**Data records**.
***

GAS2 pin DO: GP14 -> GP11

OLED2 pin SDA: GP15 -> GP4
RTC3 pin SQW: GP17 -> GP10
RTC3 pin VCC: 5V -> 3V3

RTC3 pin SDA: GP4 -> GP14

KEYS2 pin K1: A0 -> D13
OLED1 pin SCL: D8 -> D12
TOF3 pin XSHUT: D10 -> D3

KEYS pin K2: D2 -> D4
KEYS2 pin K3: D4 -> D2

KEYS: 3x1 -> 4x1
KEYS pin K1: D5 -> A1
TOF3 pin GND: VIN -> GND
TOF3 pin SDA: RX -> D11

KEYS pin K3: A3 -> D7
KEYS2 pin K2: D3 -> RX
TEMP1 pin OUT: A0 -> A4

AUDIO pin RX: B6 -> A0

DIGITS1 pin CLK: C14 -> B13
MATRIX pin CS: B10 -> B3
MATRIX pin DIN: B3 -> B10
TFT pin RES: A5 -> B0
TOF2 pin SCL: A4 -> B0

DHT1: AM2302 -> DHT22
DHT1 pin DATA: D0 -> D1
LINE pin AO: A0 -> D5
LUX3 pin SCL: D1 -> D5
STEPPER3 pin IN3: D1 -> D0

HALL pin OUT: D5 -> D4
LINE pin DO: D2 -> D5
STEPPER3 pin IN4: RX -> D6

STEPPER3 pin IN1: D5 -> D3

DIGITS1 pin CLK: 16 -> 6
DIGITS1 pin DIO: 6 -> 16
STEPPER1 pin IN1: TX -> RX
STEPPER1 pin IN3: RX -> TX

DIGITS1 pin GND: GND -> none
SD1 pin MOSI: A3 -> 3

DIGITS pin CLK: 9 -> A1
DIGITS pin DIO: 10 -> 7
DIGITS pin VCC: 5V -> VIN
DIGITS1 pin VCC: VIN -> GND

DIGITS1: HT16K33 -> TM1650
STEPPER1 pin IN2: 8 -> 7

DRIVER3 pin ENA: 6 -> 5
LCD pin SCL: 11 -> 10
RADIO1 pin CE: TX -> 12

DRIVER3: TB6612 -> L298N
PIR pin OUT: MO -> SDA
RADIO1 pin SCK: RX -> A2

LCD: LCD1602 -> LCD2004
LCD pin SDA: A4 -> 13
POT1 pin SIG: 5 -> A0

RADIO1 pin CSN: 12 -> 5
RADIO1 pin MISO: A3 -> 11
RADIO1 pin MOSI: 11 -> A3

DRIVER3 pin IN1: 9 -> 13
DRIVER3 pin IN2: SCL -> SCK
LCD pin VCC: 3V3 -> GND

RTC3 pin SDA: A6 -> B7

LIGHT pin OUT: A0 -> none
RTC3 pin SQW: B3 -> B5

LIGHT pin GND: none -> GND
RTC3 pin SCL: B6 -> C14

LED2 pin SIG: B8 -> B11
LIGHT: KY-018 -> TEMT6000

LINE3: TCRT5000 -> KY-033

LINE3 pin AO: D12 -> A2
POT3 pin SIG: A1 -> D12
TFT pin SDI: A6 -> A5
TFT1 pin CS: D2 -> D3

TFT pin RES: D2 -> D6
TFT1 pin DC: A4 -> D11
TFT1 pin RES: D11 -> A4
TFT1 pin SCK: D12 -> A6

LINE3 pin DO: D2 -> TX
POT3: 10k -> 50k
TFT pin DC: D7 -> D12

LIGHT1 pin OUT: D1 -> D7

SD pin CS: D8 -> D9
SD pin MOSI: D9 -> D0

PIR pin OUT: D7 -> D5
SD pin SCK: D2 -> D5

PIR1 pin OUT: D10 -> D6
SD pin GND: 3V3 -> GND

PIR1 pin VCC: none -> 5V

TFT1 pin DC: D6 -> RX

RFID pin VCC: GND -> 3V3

***

**Problem description**. Using the entries above, give back exactly the line containing "DIGITS1 pin GND: GND -> none", the line containing "LCD: LCD1602 -> LCD2004", and every line between them, and nothing else.

**Answer box**.
DIGITS1 pin GND: GND -> none
SD1 pin MOSI: A3 -> 3

DIGITS pin CLK: 9 -> A1
DIGITS pin DIO: 10 -> 7
DIGITS pin VCC: 5V -> VIN
DIGITS1 pin VCC: VIN -> GND

DIGITS1: HT16K33 -> TM1650
STEPPER1 pin IN2: 8 -> 7

DRIVER3 pin ENA: 6 -> 5
LCD pin SCL: 11 -> 10
RADIO1 pin CE: TX -> 12

DRIVER3: TB6612 -> L298N
PIR pin OUT: MO -> SDA
RADIO1 pin SCK: RX -> A2

LCD: LCD1602 -> LCD2004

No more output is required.